=== Exercise ===
Using the data beneath, show every line that includes the word "grey".

[Extracted records]
---
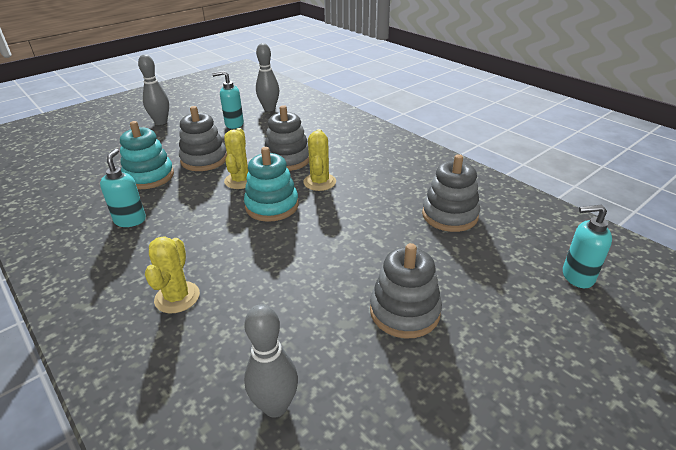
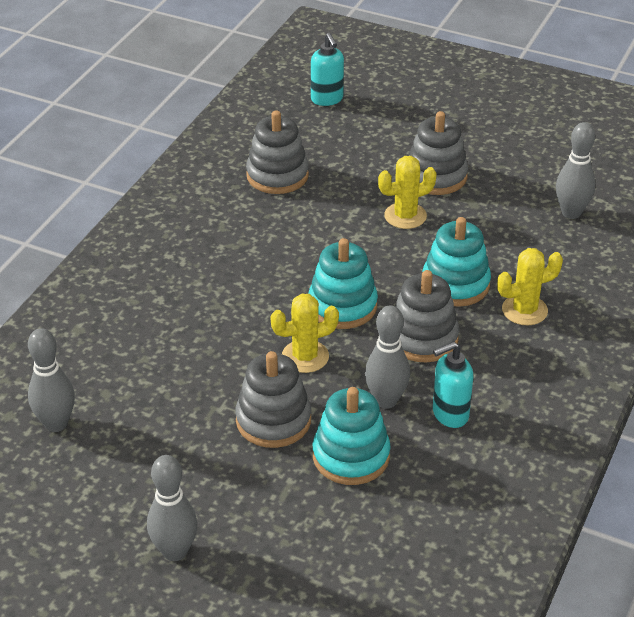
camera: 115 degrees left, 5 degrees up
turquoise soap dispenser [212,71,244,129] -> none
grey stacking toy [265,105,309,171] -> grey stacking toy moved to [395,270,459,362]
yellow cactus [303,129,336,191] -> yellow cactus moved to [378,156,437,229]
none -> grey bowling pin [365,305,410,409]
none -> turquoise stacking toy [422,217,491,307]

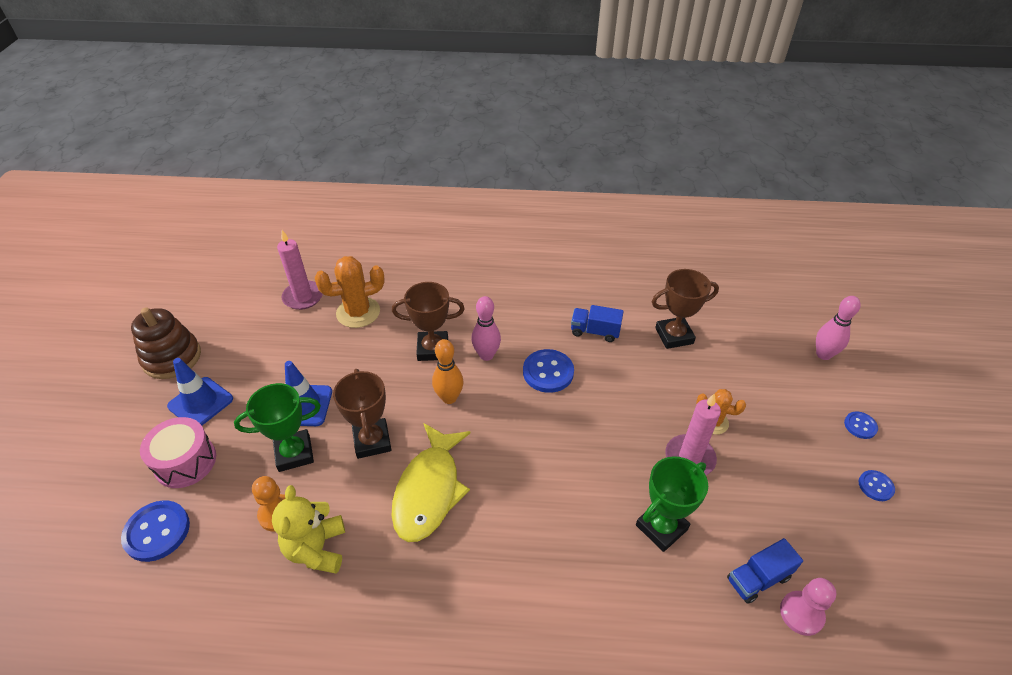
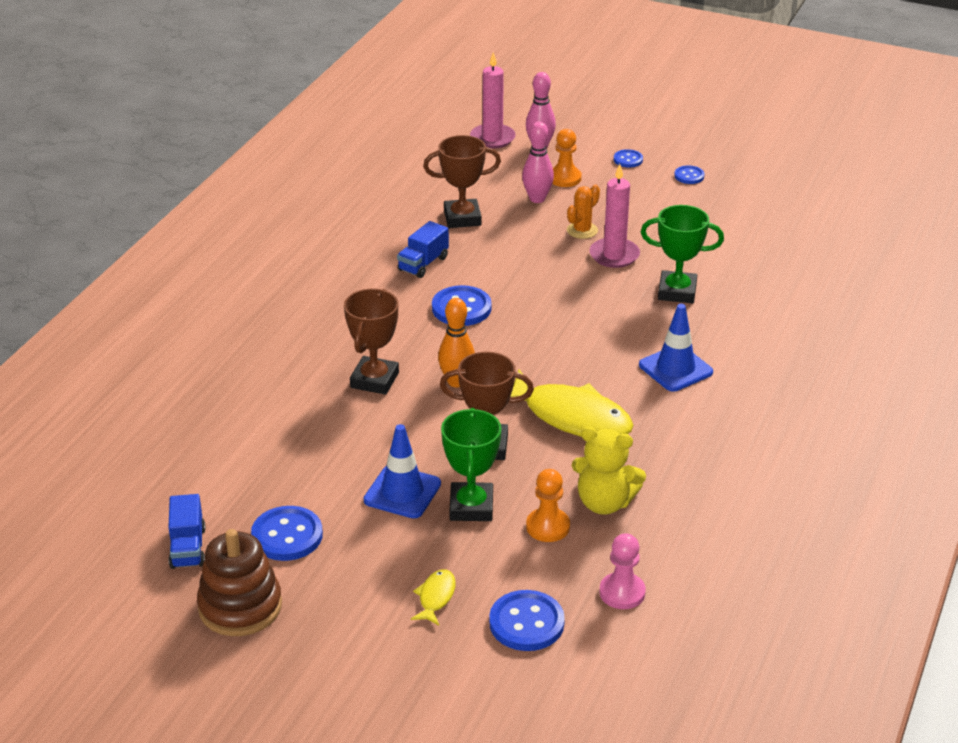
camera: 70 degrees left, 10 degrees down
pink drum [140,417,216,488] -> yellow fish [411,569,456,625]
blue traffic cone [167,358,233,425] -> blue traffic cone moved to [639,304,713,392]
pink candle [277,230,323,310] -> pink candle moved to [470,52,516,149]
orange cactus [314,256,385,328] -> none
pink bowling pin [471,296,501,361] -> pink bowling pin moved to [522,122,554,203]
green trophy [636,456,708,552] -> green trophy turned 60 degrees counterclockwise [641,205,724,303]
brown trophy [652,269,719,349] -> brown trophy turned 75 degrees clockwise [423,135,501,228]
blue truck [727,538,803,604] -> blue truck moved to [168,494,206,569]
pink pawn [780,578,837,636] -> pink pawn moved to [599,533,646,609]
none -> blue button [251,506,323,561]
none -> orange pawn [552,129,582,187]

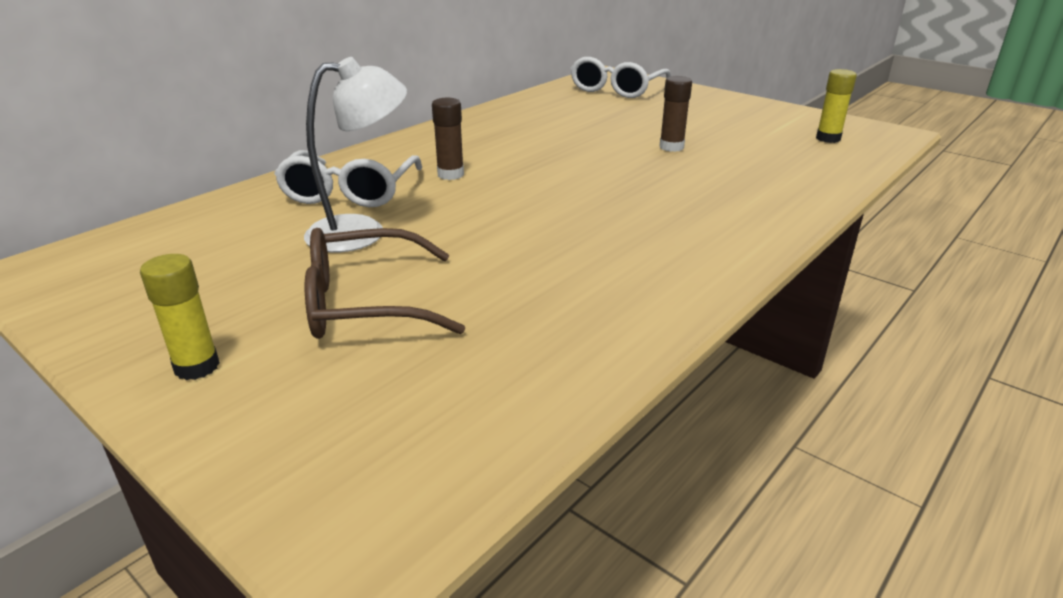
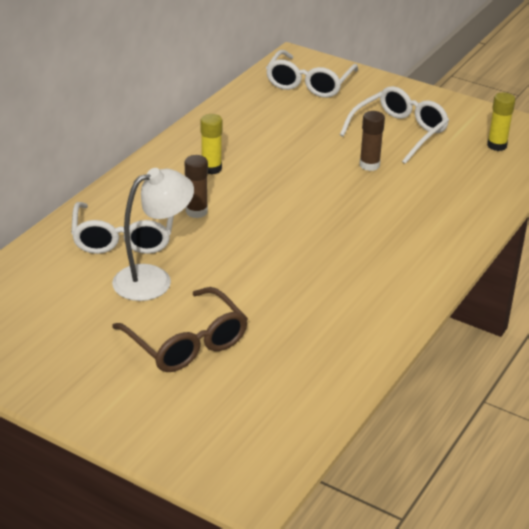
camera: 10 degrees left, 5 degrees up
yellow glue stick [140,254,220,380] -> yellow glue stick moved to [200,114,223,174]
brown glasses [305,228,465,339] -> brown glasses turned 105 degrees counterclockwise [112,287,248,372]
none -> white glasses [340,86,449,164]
---
=== Worked solution ===
grey stacking toy [265,105,309,171] -> grey stacking toy moved to [395,270,459,362]
none -> grey bowling pin [365,305,410,409]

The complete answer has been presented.